(Object change listings)
•••

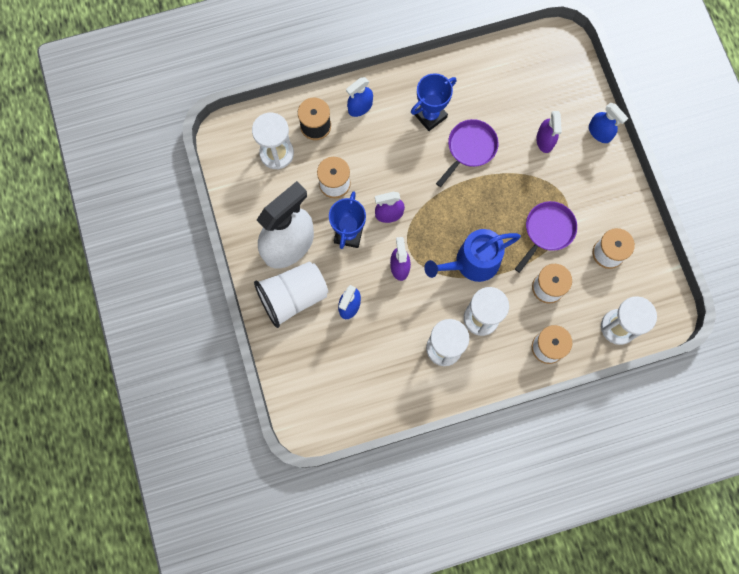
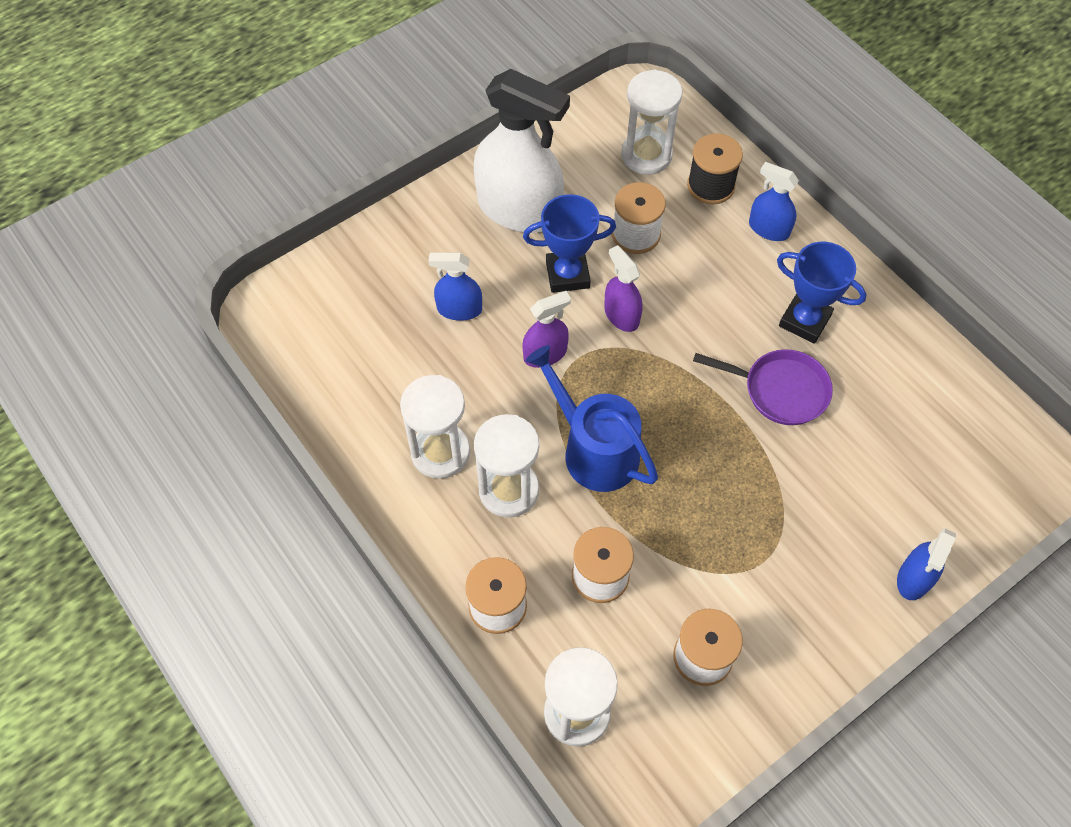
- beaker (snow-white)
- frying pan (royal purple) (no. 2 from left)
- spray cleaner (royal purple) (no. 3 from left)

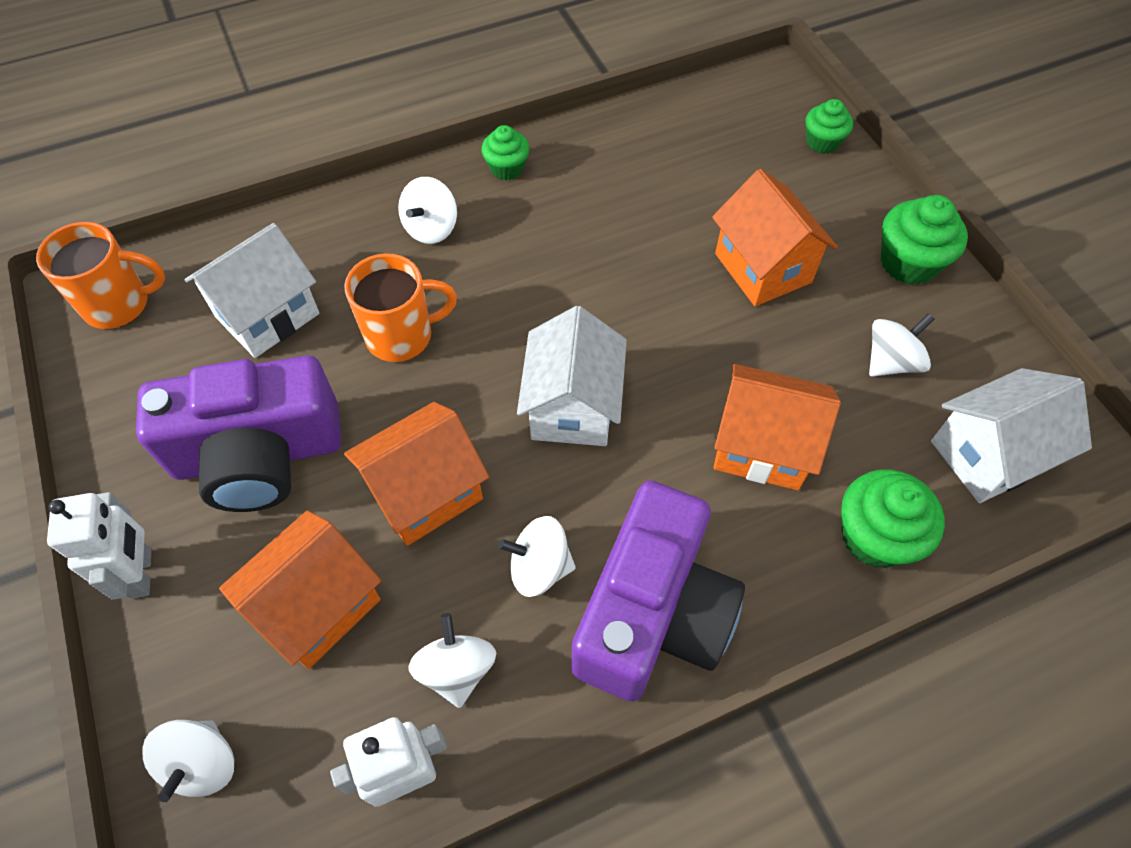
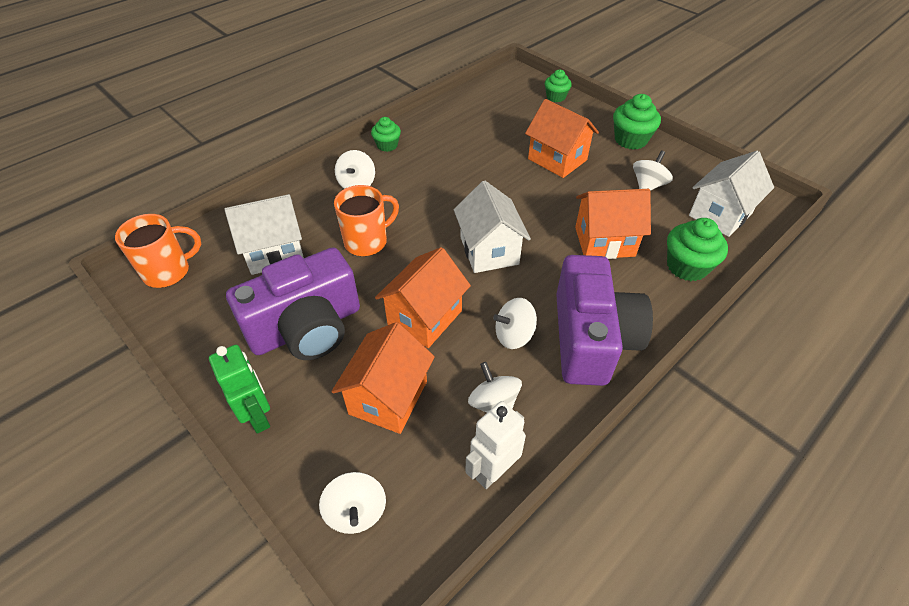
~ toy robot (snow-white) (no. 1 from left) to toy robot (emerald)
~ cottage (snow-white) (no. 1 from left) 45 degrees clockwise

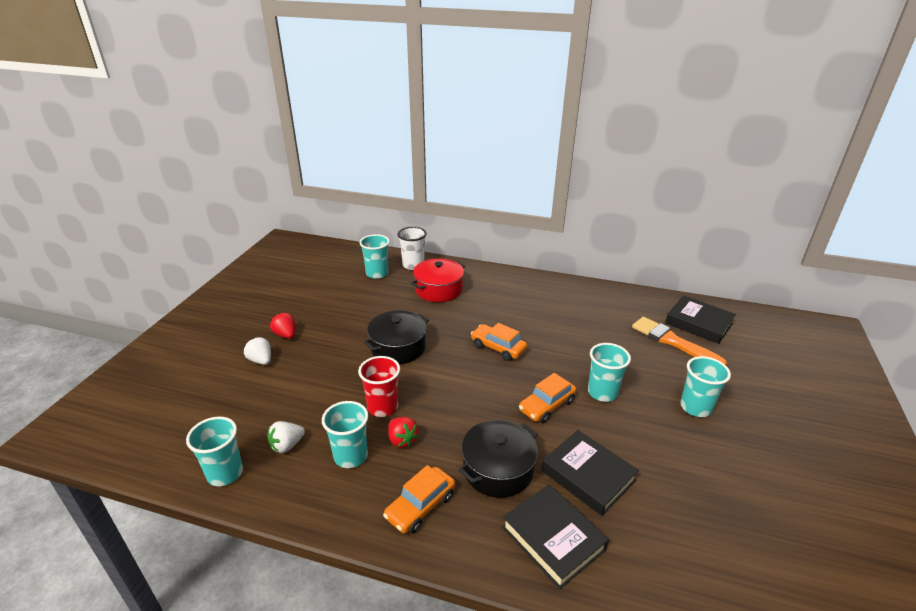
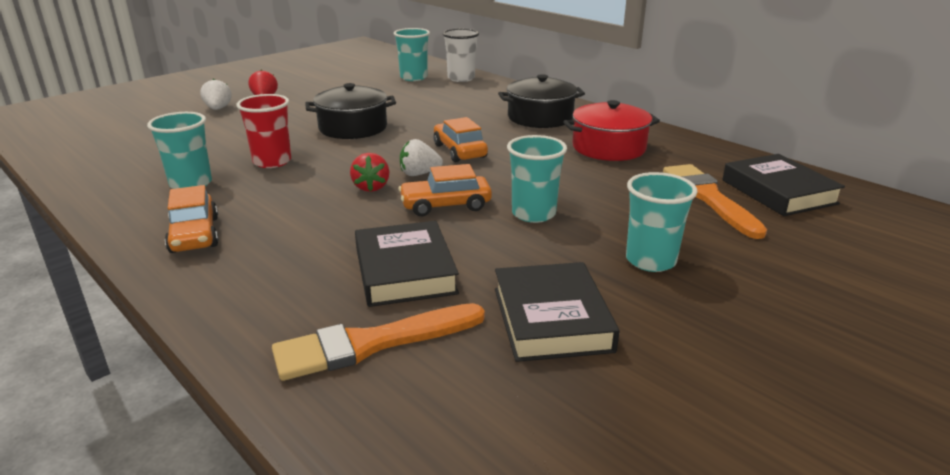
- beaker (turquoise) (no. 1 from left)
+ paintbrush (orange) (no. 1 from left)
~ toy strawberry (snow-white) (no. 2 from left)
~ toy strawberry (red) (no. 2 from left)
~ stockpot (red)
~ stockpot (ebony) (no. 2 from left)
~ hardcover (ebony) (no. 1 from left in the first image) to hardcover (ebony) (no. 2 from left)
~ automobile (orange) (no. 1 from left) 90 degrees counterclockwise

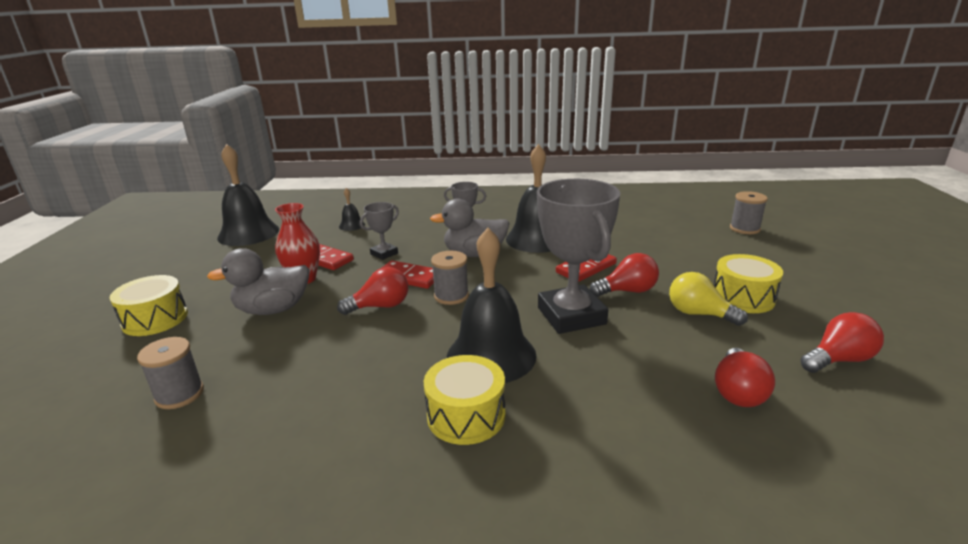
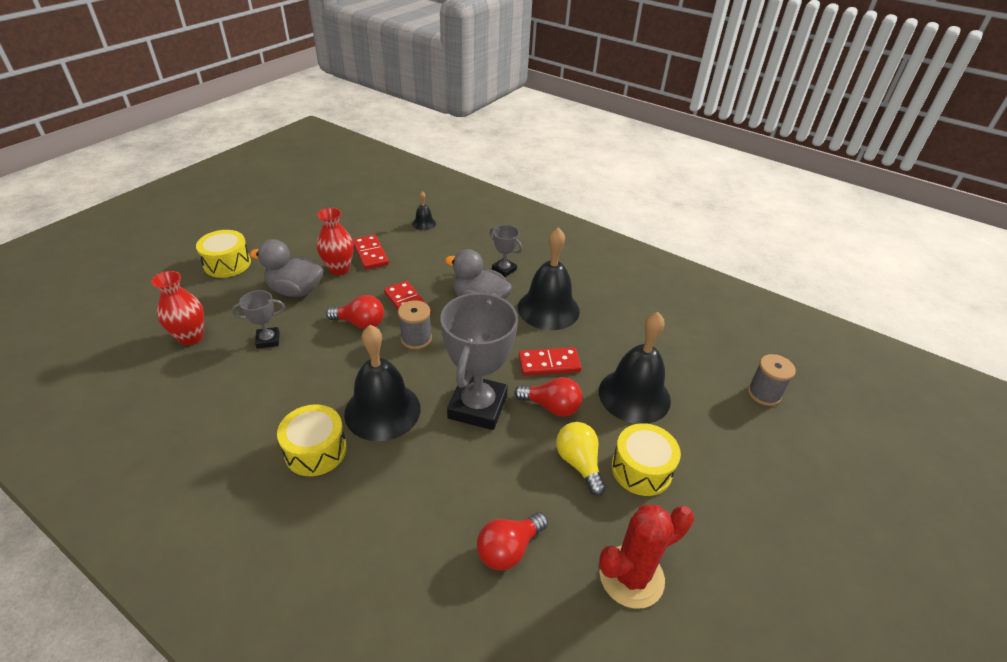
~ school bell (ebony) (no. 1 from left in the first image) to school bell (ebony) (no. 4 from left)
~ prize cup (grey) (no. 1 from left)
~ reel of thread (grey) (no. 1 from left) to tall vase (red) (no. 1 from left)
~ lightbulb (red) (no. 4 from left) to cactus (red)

•••

▶ Directions
Could you repeat all of the data exactly, minus the pictures?

▶ Task solution
- beaker (snow-white)
- frying pan (royal purple) (no. 2 from left)
- spray cleaner (royal purple) (no. 3 from left)

~ toy robot (snow-white) (no. 1 from left) to toy robot (emerald)
~ cottage (snow-white) (no. 1 from left) 45 degrees clockwise

- beaker (turquoise) (no. 1 from left)
+ paintbrush (orange) (no. 1 from left)
~ toy strawberry (snow-white) (no. 2 from left)
~ toy strawberry (red) (no. 2 from left)
~ stockpot (red)
~ stockpot (ebony) (no. 2 from left)
~ hardcover (ebony) (no. 1 from left in the first image) to hardcover (ebony) (no. 2 from left)
~ automobile (orange) (no. 1 from left) 90 degrees counterclockwise

~ school bell (ebony) (no. 1 from left in the first image) to school bell (ebony) (no. 4 from left)
~ prize cup (grey) (no. 1 from left)
~ reel of thread (grey) (no. 1 from left) to tall vase (red) (no. 1 from left)
~ lightbulb (red) (no. 4 from left) to cactus (red)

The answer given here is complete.